Activity — Images embedded in the records are excluded; print everything else exactly as given.

Data shown —

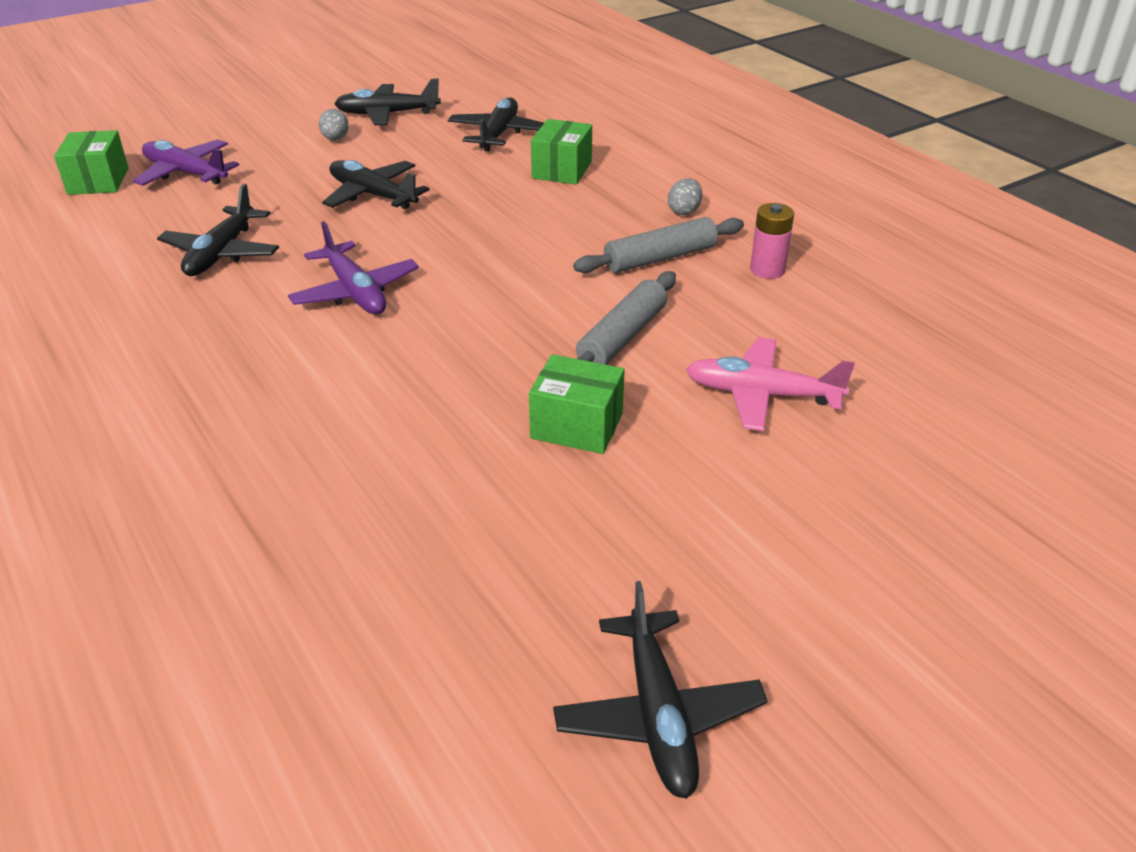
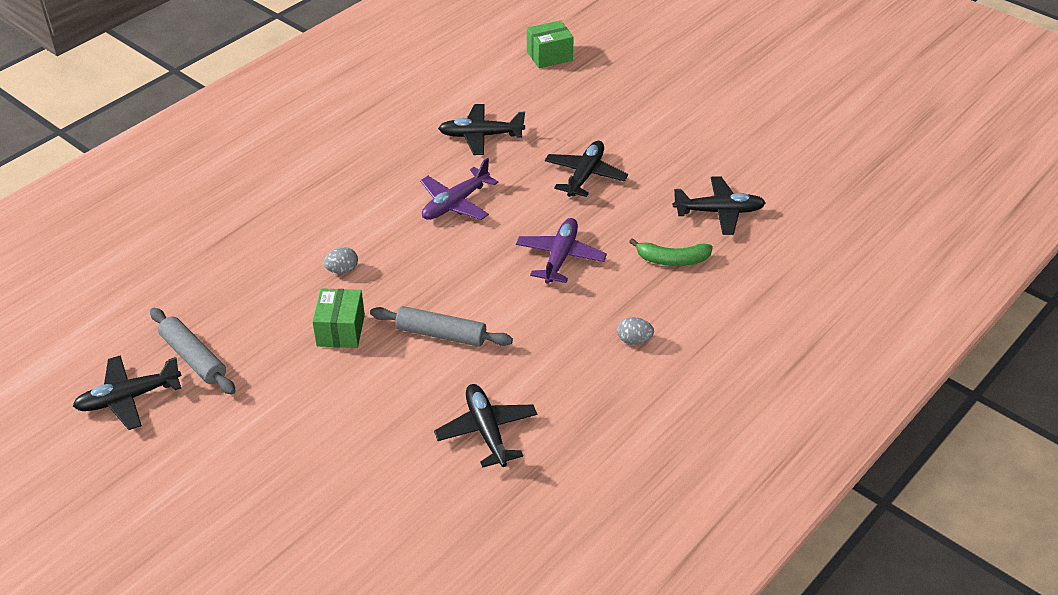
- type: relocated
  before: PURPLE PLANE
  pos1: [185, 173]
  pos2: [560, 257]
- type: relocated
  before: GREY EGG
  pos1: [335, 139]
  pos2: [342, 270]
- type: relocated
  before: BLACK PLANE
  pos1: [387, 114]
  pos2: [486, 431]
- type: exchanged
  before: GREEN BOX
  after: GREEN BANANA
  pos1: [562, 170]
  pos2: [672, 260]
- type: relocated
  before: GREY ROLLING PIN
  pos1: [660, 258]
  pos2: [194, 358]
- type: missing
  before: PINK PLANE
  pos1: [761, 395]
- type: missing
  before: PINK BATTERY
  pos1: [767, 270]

Task result —
- type: relocated
  before: PURPLE PLANE
  pos1: [185, 173]
  pos2: [560, 257]
- type: relocated
  before: GREY EGG
  pos1: [335, 139]
  pos2: [342, 270]
- type: relocated
  before: BLACK PLANE
  pos1: [387, 114]
  pos2: [486, 431]
- type: exchanged
  before: GREEN BOX
  after: GREEN BANANA
  pos1: [562, 170]
  pos2: [672, 260]
- type: relocated
  before: GREY ROLLING PIN
  pos1: [660, 258]
  pos2: [194, 358]
- type: missing
  before: PINK PLANE
  pos1: [761, 395]
- type: missing
  before: PINK BATTERY
  pos1: [767, 270]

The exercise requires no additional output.